*Exercise directions*
Search the data below for the word "plate" and copy each line that holds it.

*Supplied records*
=-=-=
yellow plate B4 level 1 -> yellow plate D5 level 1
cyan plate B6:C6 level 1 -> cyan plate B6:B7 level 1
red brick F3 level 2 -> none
=-=-=
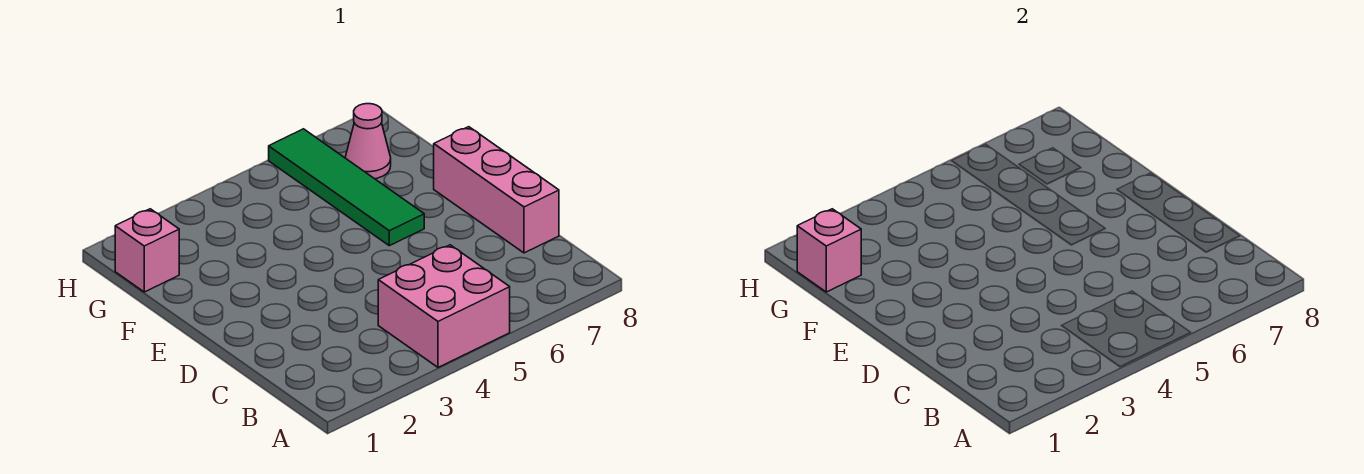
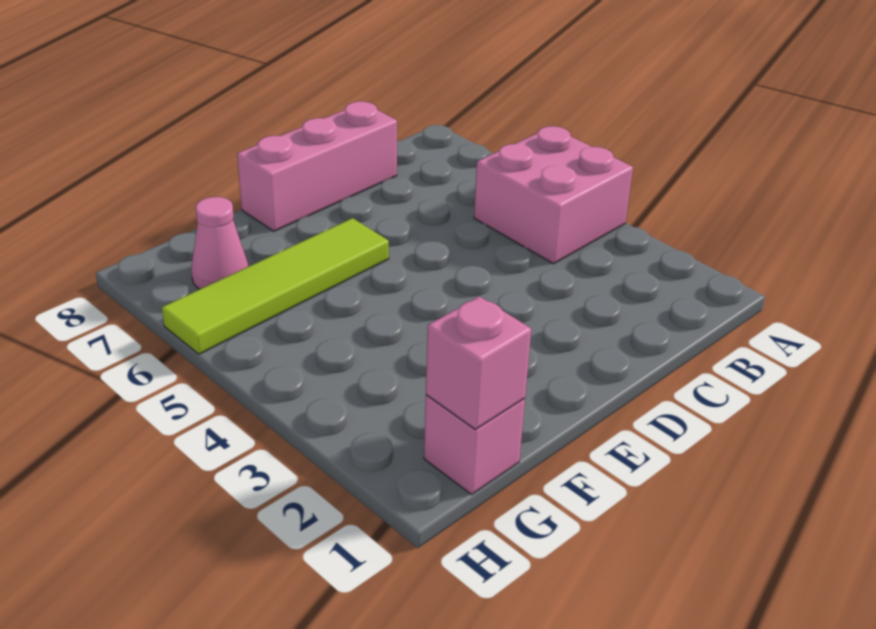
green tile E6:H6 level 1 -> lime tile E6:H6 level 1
=-=-=
*Written reply*
yellow plate B4 level 1 -> yellow plate D5 level 1
cyan plate B6:C6 level 1 -> cyan plate B6:B7 level 1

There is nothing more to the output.